• [EXERCISE DIRECTIONS] Copy out the complete listing, word for word.

• [DATA EXTRACTS]
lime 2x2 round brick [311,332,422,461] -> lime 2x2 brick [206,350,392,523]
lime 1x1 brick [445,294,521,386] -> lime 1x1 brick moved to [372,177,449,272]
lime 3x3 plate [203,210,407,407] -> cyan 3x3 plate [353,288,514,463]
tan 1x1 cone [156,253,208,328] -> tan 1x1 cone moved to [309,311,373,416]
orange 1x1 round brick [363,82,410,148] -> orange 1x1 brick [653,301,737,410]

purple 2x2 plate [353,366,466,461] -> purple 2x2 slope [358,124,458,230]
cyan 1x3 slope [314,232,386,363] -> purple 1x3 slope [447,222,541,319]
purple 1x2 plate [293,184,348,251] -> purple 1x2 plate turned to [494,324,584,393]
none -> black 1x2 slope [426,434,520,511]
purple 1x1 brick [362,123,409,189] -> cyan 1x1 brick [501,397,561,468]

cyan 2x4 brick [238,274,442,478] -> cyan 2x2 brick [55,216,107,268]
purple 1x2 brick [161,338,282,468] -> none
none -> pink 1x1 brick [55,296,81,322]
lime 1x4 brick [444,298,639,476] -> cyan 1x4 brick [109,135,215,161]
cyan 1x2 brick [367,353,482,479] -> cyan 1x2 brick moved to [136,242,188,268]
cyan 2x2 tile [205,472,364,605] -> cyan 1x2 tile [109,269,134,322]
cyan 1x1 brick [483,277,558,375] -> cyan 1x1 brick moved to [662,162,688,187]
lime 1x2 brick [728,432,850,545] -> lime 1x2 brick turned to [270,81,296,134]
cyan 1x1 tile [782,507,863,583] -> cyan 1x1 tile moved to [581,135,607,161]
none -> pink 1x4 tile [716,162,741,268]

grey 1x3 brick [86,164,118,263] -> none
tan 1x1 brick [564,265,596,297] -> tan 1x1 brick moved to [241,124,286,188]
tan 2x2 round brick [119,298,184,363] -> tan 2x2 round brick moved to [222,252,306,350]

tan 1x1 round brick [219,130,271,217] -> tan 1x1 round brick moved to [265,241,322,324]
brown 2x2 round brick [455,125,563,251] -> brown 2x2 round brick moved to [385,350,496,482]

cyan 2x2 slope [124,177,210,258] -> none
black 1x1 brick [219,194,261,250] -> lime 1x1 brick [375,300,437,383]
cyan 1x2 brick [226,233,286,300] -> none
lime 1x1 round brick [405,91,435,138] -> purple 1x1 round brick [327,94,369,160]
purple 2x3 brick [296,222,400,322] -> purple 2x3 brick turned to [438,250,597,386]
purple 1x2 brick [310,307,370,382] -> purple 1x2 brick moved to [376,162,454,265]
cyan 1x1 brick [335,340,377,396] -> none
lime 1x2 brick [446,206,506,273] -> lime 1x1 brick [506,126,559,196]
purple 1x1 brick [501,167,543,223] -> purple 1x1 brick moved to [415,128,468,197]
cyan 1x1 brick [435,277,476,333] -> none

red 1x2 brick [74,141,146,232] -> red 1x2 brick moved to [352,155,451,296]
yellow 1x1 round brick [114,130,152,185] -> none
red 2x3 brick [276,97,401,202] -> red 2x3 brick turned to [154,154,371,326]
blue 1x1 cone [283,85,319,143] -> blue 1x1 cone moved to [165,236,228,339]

• [SOLVED EXERCISE]
lime 2x2 round brick [311,332,422,461] -> lime 2x2 brick [206,350,392,523]
lime 1x1 brick [445,294,521,386] -> lime 1x1 brick moved to [372,177,449,272]
lime 3x3 plate [203,210,407,407] -> cyan 3x3 plate [353,288,514,463]
tan 1x1 cone [156,253,208,328] -> tan 1x1 cone moved to [309,311,373,416]
orange 1x1 round brick [363,82,410,148] -> orange 1x1 brick [653,301,737,410]

purple 2x2 plate [353,366,466,461] -> purple 2x2 slope [358,124,458,230]
cyan 1x3 slope [314,232,386,363] -> purple 1x3 slope [447,222,541,319]
purple 1x2 plate [293,184,348,251] -> purple 1x2 plate turned to [494,324,584,393]
none -> black 1x2 slope [426,434,520,511]
purple 1x1 brick [362,123,409,189] -> cyan 1x1 brick [501,397,561,468]

cyan 2x4 brick [238,274,442,478] -> cyan 2x2 brick [55,216,107,268]
purple 1x2 brick [161,338,282,468] -> none
none -> pink 1x1 brick [55,296,81,322]
lime 1x4 brick [444,298,639,476] -> cyan 1x4 brick [109,135,215,161]
cyan 1x2 brick [367,353,482,479] -> cyan 1x2 brick moved to [136,242,188,268]
cyan 2x2 tile [205,472,364,605] -> cyan 1x2 tile [109,269,134,322]
cyan 1x1 brick [483,277,558,375] -> cyan 1x1 brick moved to [662,162,688,187]
lime 1x2 brick [728,432,850,545] -> lime 1x2 brick turned to [270,81,296,134]
cyan 1x1 tile [782,507,863,583] -> cyan 1x1 tile moved to [581,135,607,161]
none -> pink 1x4 tile [716,162,741,268]

grey 1x3 brick [86,164,118,263] -> none
tan 1x1 brick [564,265,596,297] -> tan 1x1 brick moved to [241,124,286,188]
tan 2x2 round brick [119,298,184,363] -> tan 2x2 round brick moved to [222,252,306,350]

tan 1x1 round brick [219,130,271,217] -> tan 1x1 round brick moved to [265,241,322,324]
brown 2x2 round brick [455,125,563,251] -> brown 2x2 round brick moved to [385,350,496,482]

cyan 2x2 slope [124,177,210,258] -> none
black 1x1 brick [219,194,261,250] -> lime 1x1 brick [375,300,437,383]
cyan 1x2 brick [226,233,286,300] -> none
lime 1x1 round brick [405,91,435,138] -> purple 1x1 round brick [327,94,369,160]
purple 2x3 brick [296,222,400,322] -> purple 2x3 brick turned to [438,250,597,386]
purple 1x2 brick [310,307,370,382] -> purple 1x2 brick moved to [376,162,454,265]
cyan 1x1 brick [335,340,377,396] -> none
lime 1x2 brick [446,206,506,273] -> lime 1x1 brick [506,126,559,196]
purple 1x1 brick [501,167,543,223] -> purple 1x1 brick moved to [415,128,468,197]
cyan 1x1 brick [435,277,476,333] -> none

red 1x2 brick [74,141,146,232] -> red 1x2 brick moved to [352,155,451,296]
yellow 1x1 round brick [114,130,152,185] -> none
red 2x3 brick [276,97,401,202] -> red 2x3 brick turned to [154,154,371,326]
blue 1x1 cone [283,85,319,143] -> blue 1x1 cone moved to [165,236,228,339]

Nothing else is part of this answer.